Write out, word for word, every line from the one containing "camera: 10 degrees right, 0 degrees up" through the last line of the records below, both ends included.

---+---

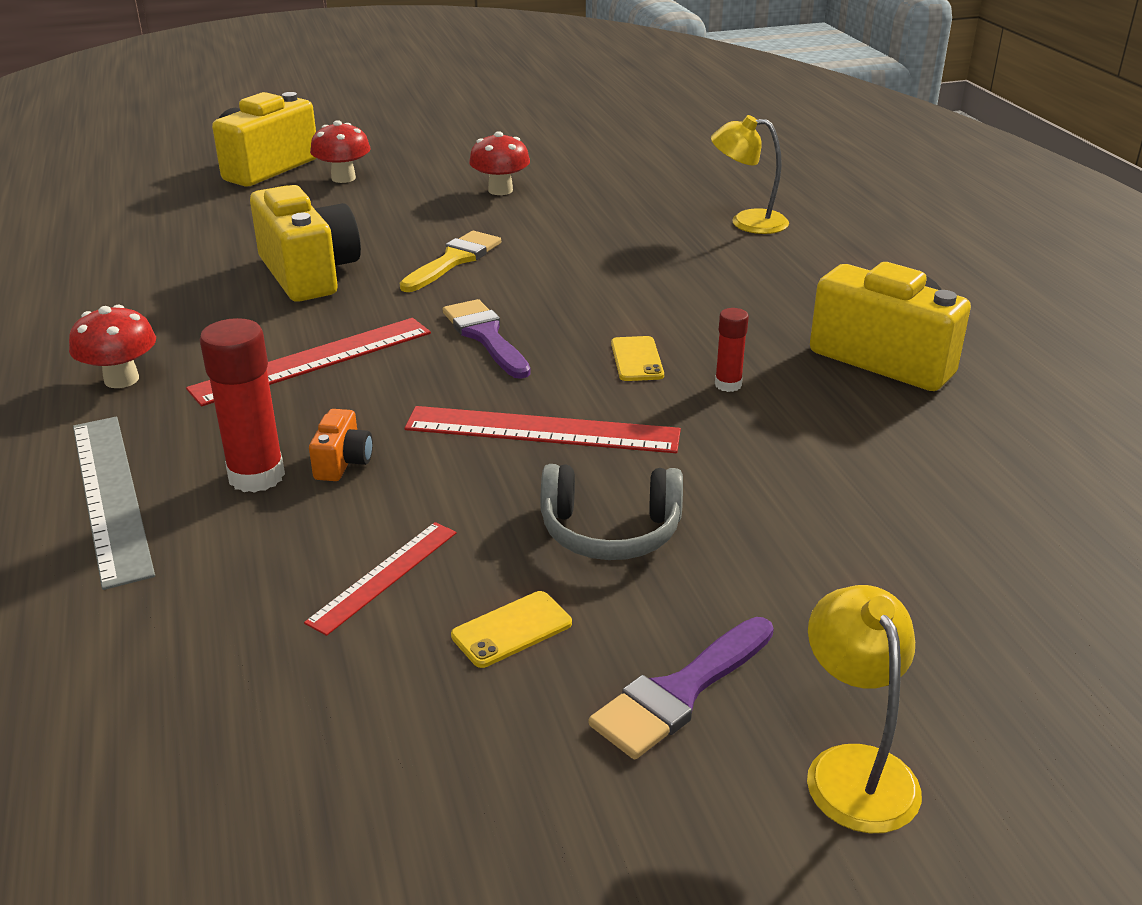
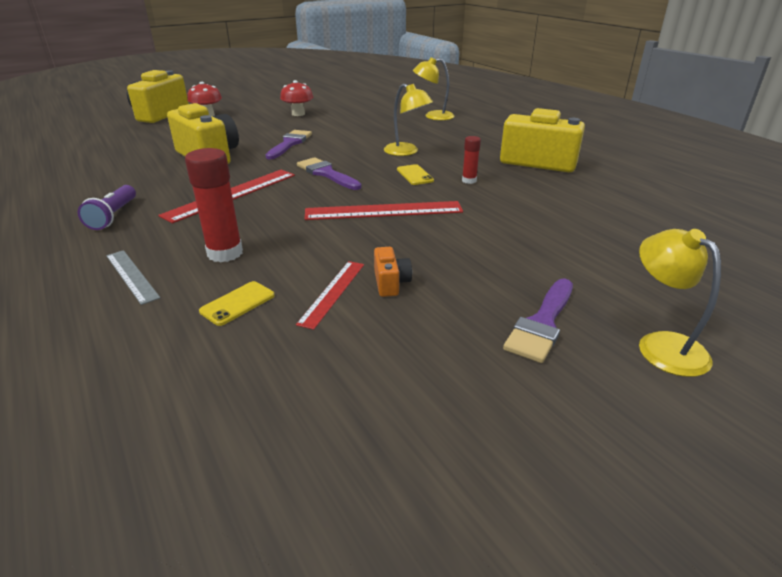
camera: 15 degrees left, 0 degrees up
(110, 496) = (131, 276): grey ruler -> grey ruler, size x0.59
(121, 379) = (113, 216): red mushroom -> purple flashlight
(343, 462) = (276, 240): orange camera -> orange camera (390, 283)
(454, 260) = (289, 144): yellow brush -> purple brush
(512, 630) = (426, 308): yellow phone -> yellow phone (238, 303)
(610, 531) = (451, 252): grey headphones -> none
(650, 304) = (406, 152): none -> yellow lamp

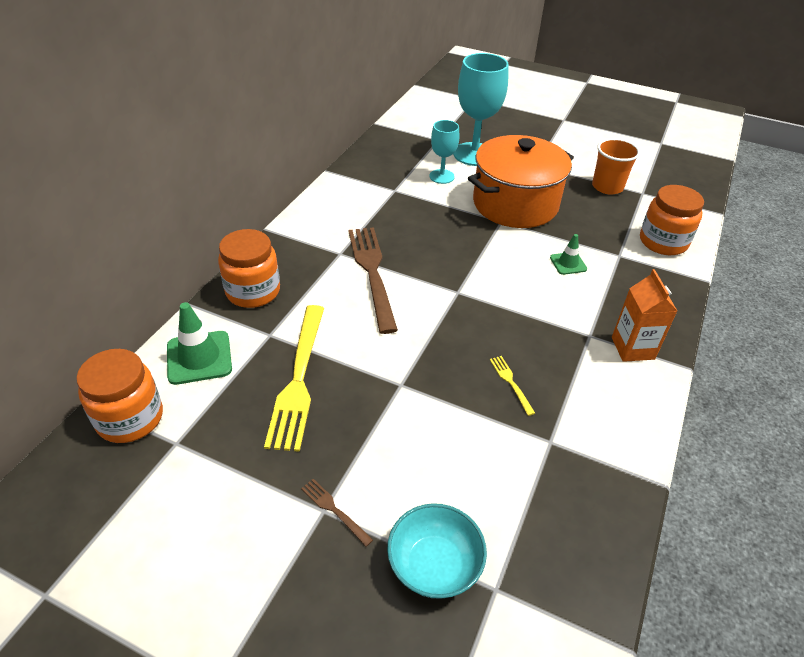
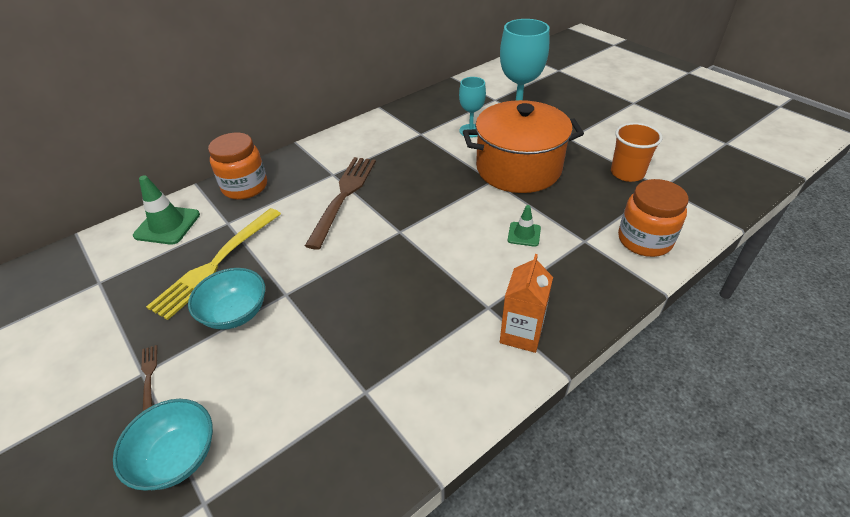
camera: 30 degrees right, 0 degrees up
(130, 418) = (89, 254): orange jar -> none
(366, 419) = (235, 313): none -> turquoise bowl
(510, 382) = (376, 325): yellow fork -> none

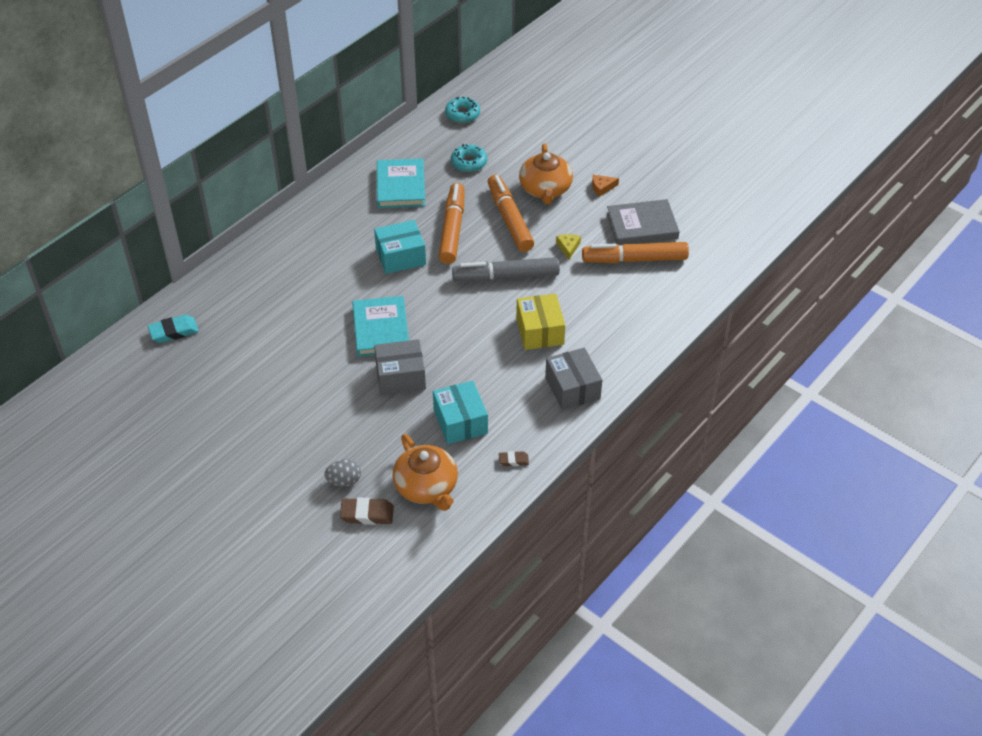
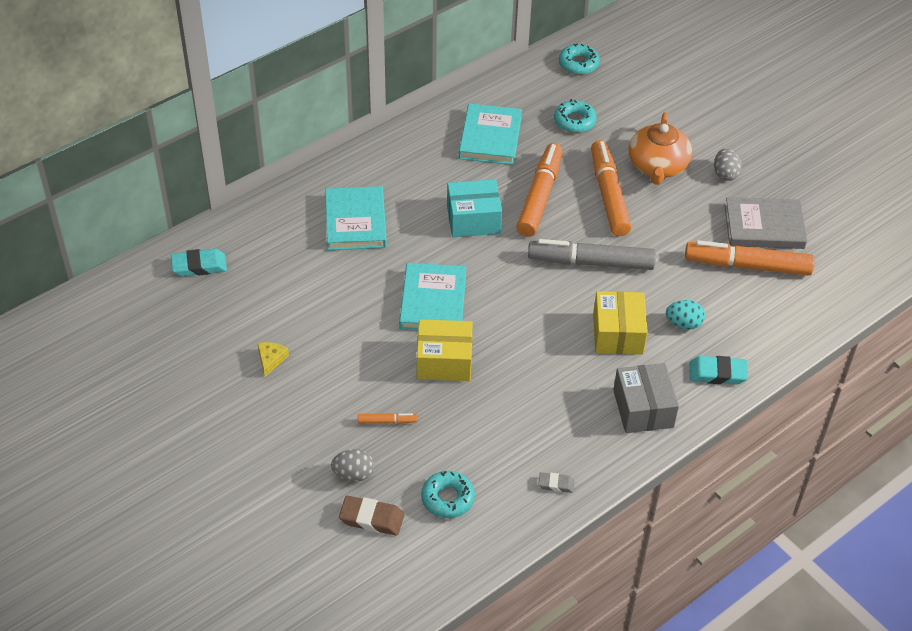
camera: 10 degrees right, 0 degrees up
(301, 274) = (355, 222): none -> turquoise book
(363, 433) = (387, 421): none -> orange marker
(400, 376) = (444, 361): grey box -> yellow box
(427, 487) = (447, 498): orange teapot -> turquoise donut
(460, 422) = (503, 427): turquoise box -> none
(513, 460) = (556, 484): brown eraser -> grey eraser
(568, 247) = (671, 239): yellow cheese -> yellow cheese (271, 359)
(592, 314) = (683, 324): none -> turquoise egg
(602, 187) = (725, 174): orange cheese -> grey egg
(627, 350) = (717, 373): none -> turquoise eraser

---+---

• Answer for this exercise:
camera: 10 degrees right, 0 degrees up
(301, 274) = (355, 222): none -> turquoise book
(363, 433) = (387, 421): none -> orange marker
(400, 376) = (444, 361): grey box -> yellow box
(427, 487) = (447, 498): orange teapot -> turquoise donut
(460, 422) = (503, 427): turquoise box -> none
(513, 460) = (556, 484): brown eraser -> grey eraser
(568, 247) = (671, 239): yellow cheese -> yellow cheese (271, 359)
(592, 314) = (683, 324): none -> turquoise egg
(602, 187) = (725, 174): orange cheese -> grey egg
(627, 350) = (717, 373): none -> turquoise eraser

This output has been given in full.